JOB: With pictures omitted, copy exactly the lines from the one containing "blue dumbbell [396,60,429,130]" through the end of the records below.

RECORDS TO PROCESS below:

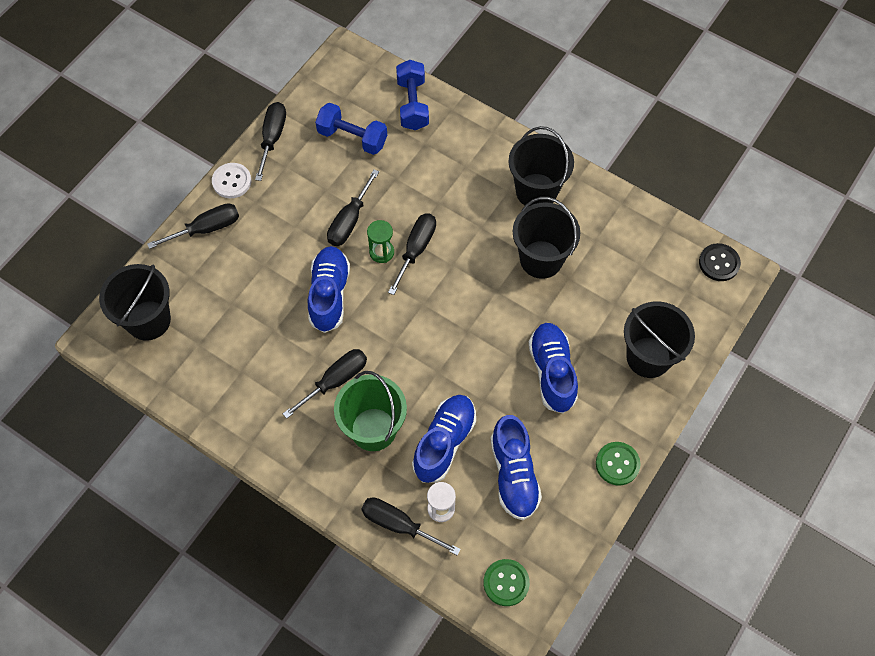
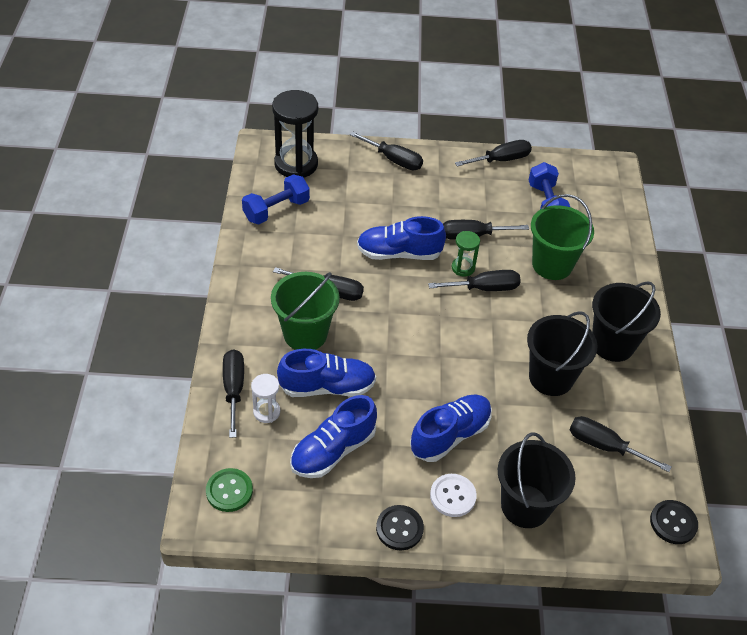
camera: 55 degrees right, 15 degrees down
black bucket [99,264,171,341] -> black hourglass [272,90,318,178]
white button [212,163,251,198] -> white button moved to [430,474,477,517]
blue shoe [308,246,350,333] -> blue shoe turned 150 degrees counterclockwise [357,216,446,260]
blue dumbbell [396,60,429,130] -> blue dumbbell moved to [242,174,310,224]
green button [596,442,640,486] -> black button [376,505,424,550]
none -> green bucket [531,194,594,280]
none -> black screwdriver [569,416,671,472]

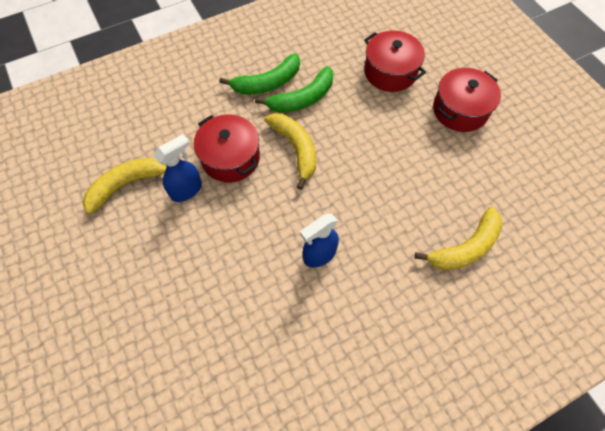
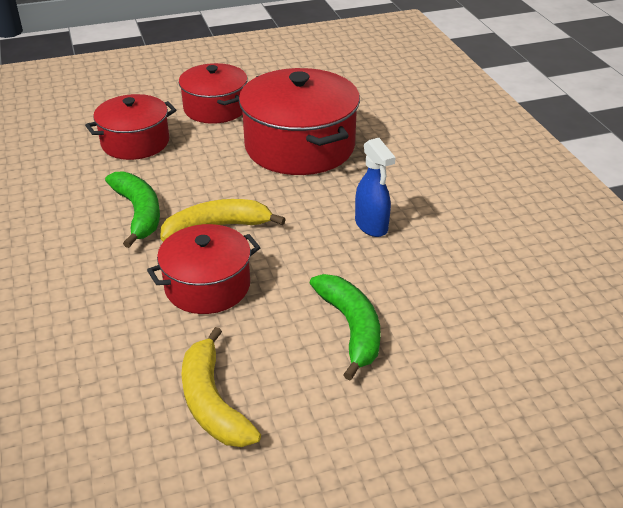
camera: 80 degrees left, 25 degrees down
blue spray bottle [154,134,202,202] -> none
green banana [219,53,300,94] -> green banana moved to [310,274,381,380]
yellow banana [415,207,503,270] -> none
none -> red pot [239,68,360,175]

End of RECORDS TO PROCESS.

YOUR SOLUTION:
blue dumbbell [396,60,429,130] -> blue dumbbell moved to [242,174,310,224]
green button [596,442,640,486] -> black button [376,505,424,550]
none -> green bucket [531,194,594,280]
none -> black screwdriver [569,416,671,472]

camera: 80 degrees left, 25 degrees down
blue spray bottle [154,134,202,202] -> none
green banana [219,53,300,94] -> green banana moved to [310,274,381,380]
yellow banana [415,207,503,270] -> none
none -> red pot [239,68,360,175]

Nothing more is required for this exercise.